- Aim of the task
The reply should reproduce every line of the data below word for word, minus any images.

******

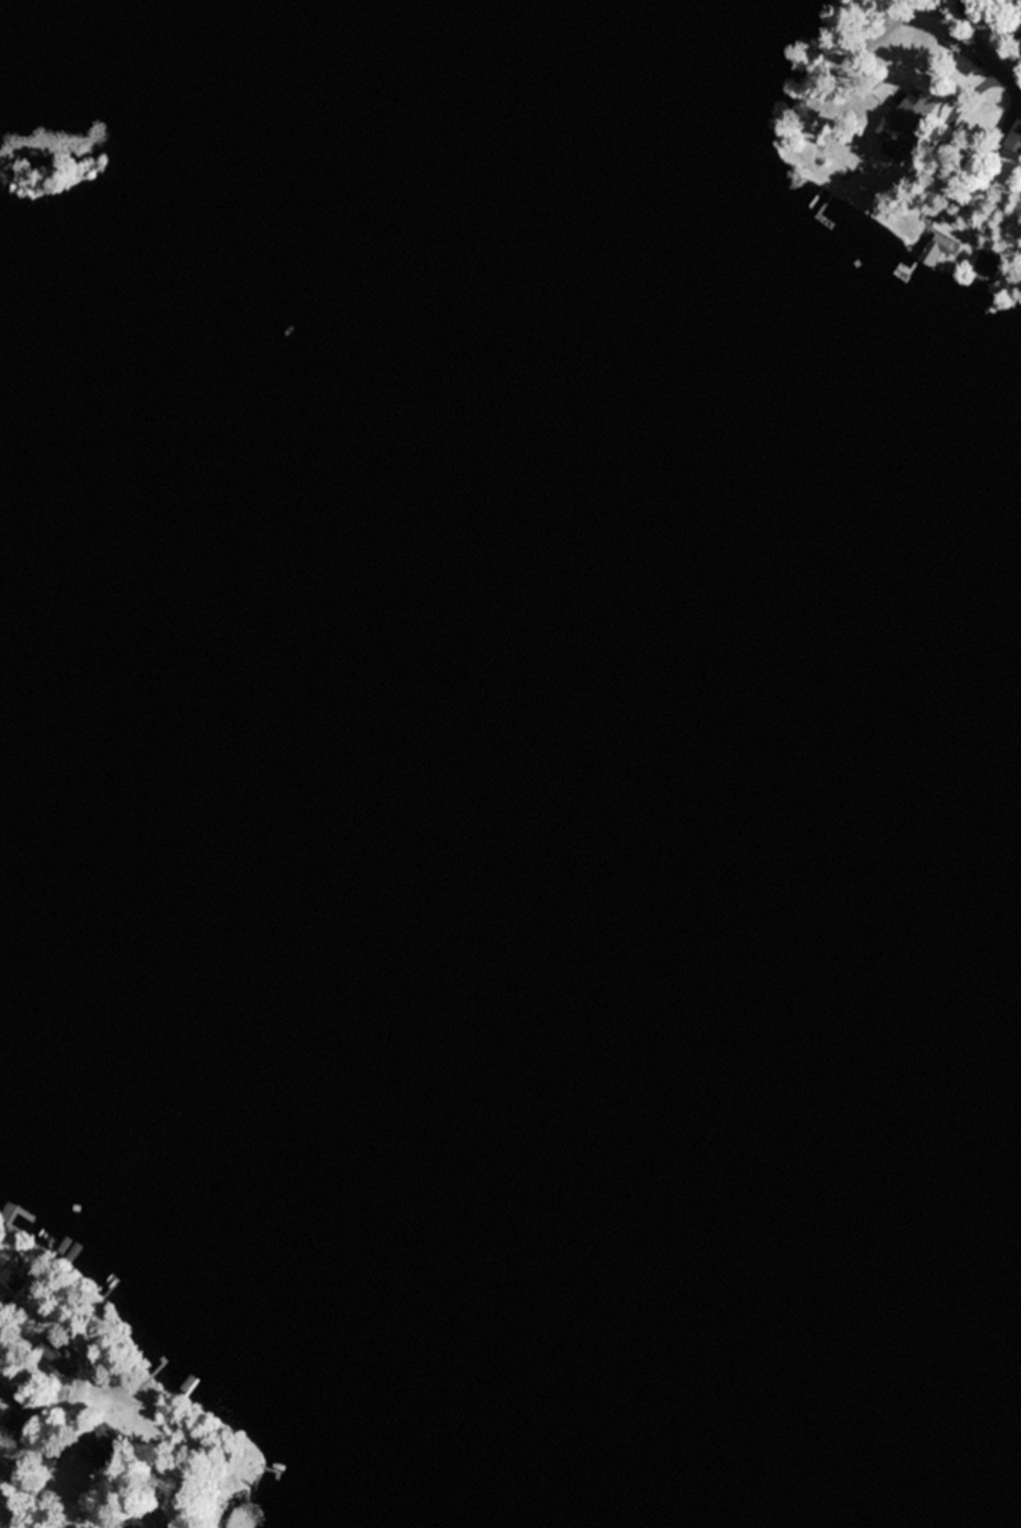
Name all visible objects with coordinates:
building: (965, 4)
building: (962, 37)
road: (1012, 75)
building: (1020, 113)
building: (910, 124)
building: (1016, 139)
building: (938, 249)
building: (990, 265)
building: (17, 1285)
building: (61, 1354)
building: (18, 1428)
building: (105, 1447)
building: (57, 1457)
building: (98, 1493)
building: (141, 1521)

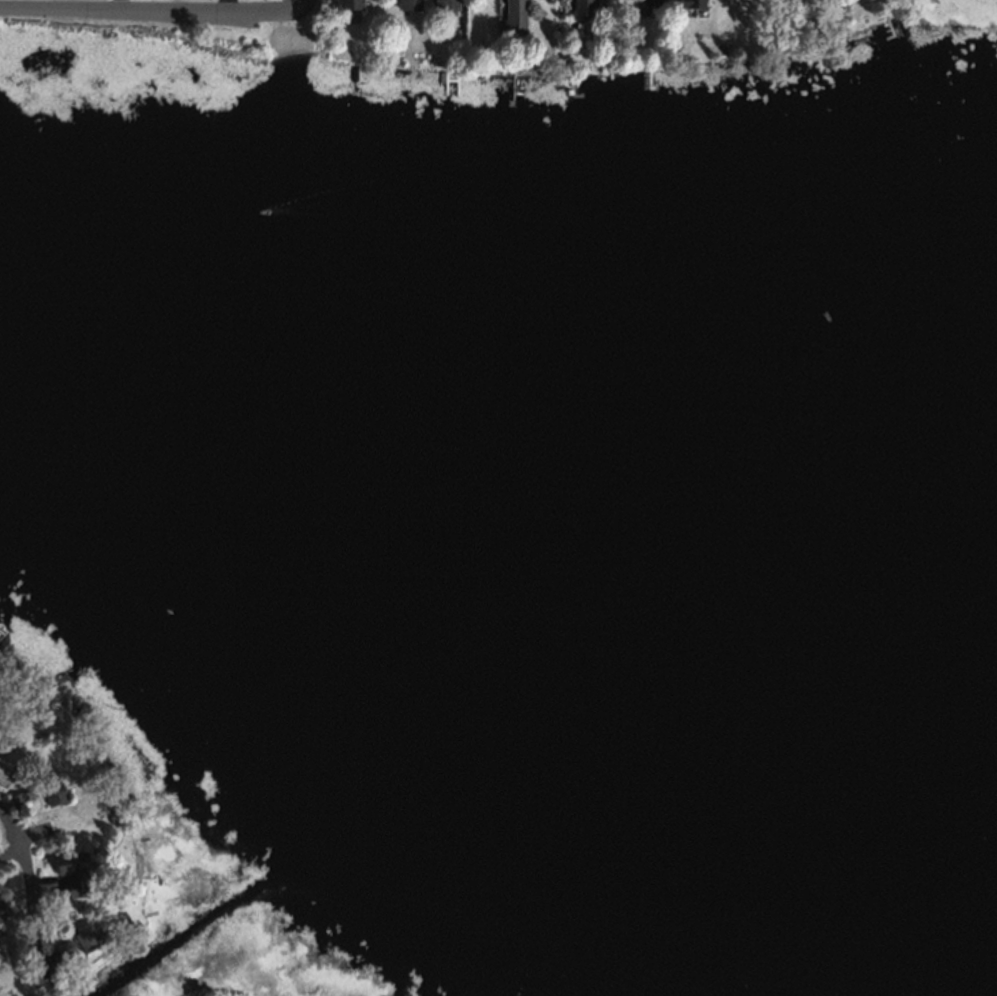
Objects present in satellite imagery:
building: (454, 0)
building: (654, 0)
building: (649, 2)
building: (346, 3)
building: (688, 3)
building: (406, 4)
building: (478, 5)
building: (580, 8)
road: (155, 13)
building: (511, 21)
building: (4, 770)
building: (50, 790)
building: (15, 796)
building: (113, 817)
building: (42, 828)
road: (8, 850)
road: (18, 851)
building: (71, 870)
building: (3, 911)
building: (85, 938)
building: (63, 948)

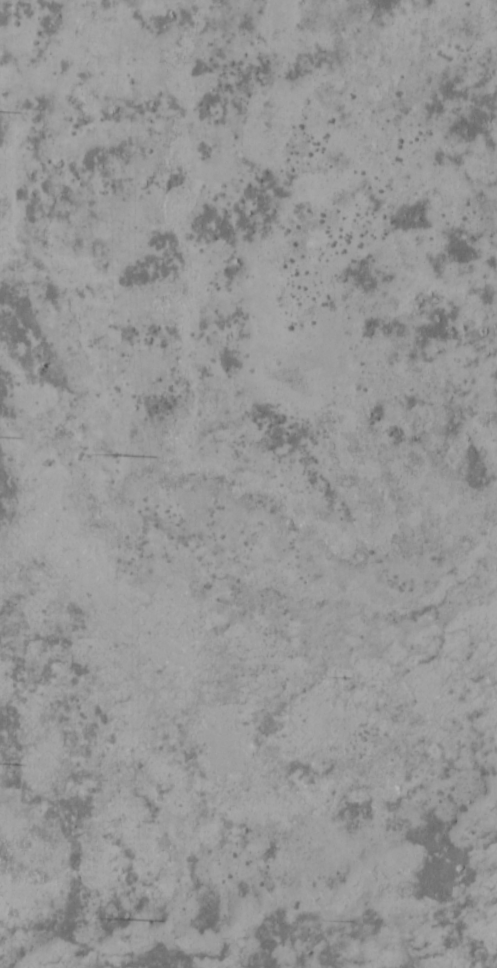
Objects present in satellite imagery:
power tower: (99, 453)
power tower: (99, 918)

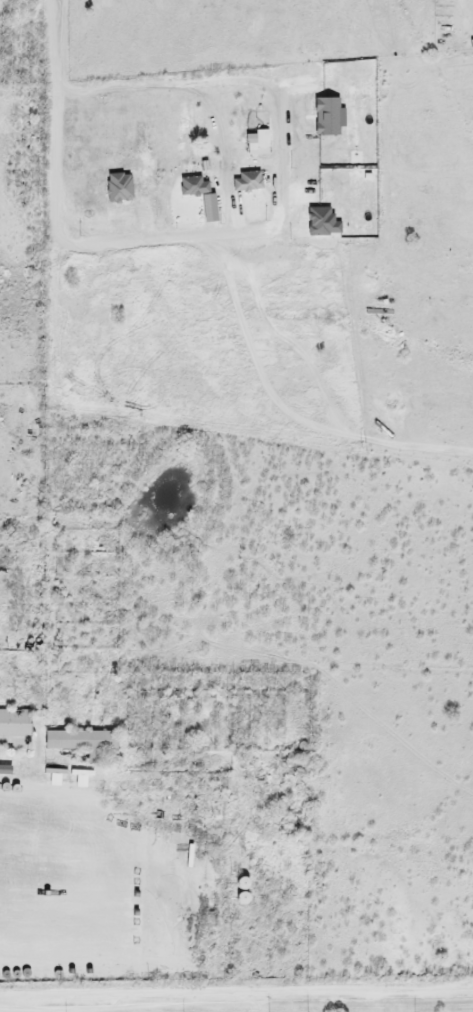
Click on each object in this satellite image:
building: (14, 730)
building: (79, 741)
road: (236, 995)

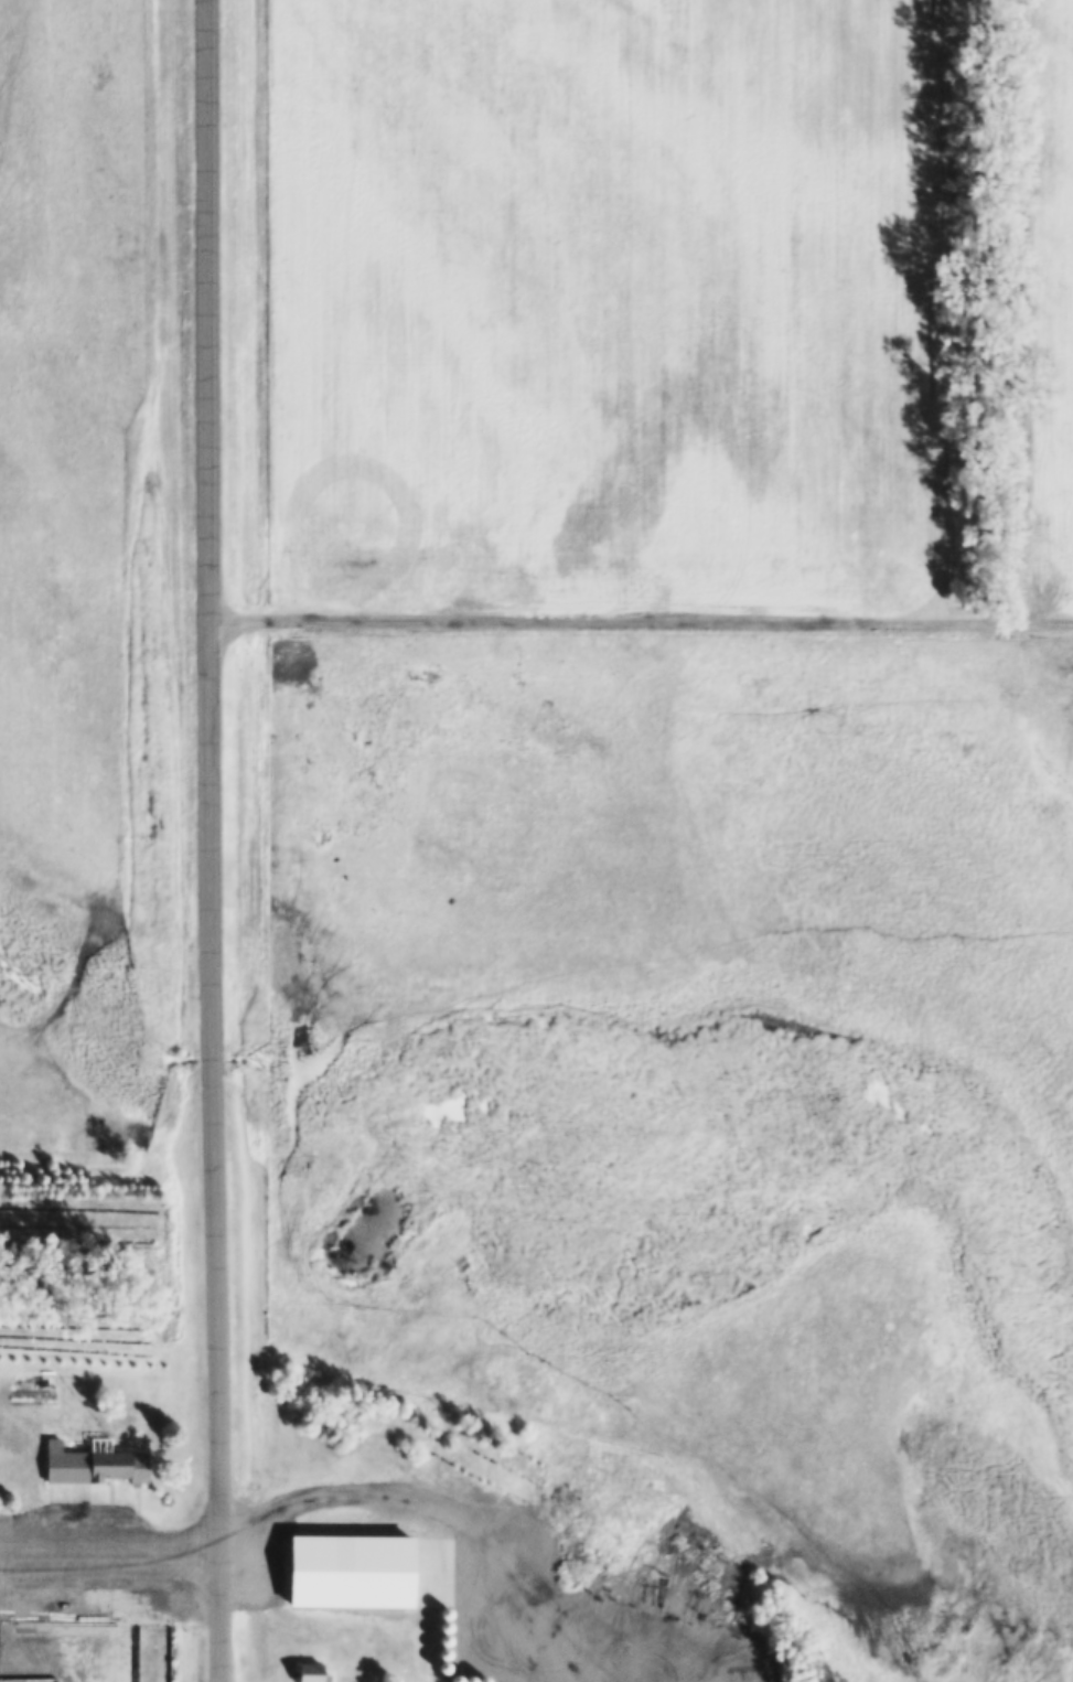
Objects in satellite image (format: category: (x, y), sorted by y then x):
road: (638, 619)
road: (205, 841)
building: (94, 1464)
road: (420, 1519)
road: (108, 1543)
building: (337, 1546)
building: (155, 1653)
building: (313, 1675)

******

- Task answer
Name all visible objects with coordinates:
building: (965, 4)
building: (962, 37)
road: (1012, 75)
building: (1020, 113)
building: (910, 124)
building: (1016, 139)
building: (938, 249)
building: (990, 265)
building: (17, 1285)
building: (61, 1354)
building: (18, 1428)
building: (105, 1447)
building: (57, 1457)
building: (98, 1493)
building: (141, 1521)

Objects present in satellite imagery:
building: (454, 0)
building: (654, 0)
building: (649, 2)
building: (346, 3)
building: (688, 3)
building: (406, 4)
building: (478, 5)
building: (580, 8)
road: (155, 13)
building: (511, 21)
building: (4, 770)
building: (50, 790)
building: (15, 796)
building: (113, 817)
building: (42, 828)
road: (8, 850)
road: (18, 851)
building: (71, 870)
building: (3, 911)
building: (85, 938)
building: (63, 948)

Objects present in satellite imagery:
power tower: (99, 453)
power tower: (99, 918)

Click on each object in this satellite image:
building: (14, 730)
building: (79, 741)
road: (236, 995)

Objects in satellite image (format: category: (x, y), sorted by y then x):
road: (638, 619)
road: (205, 841)
building: (94, 1464)
road: (420, 1519)
road: (108, 1543)
building: (337, 1546)
building: (155, 1653)
building: (313, 1675)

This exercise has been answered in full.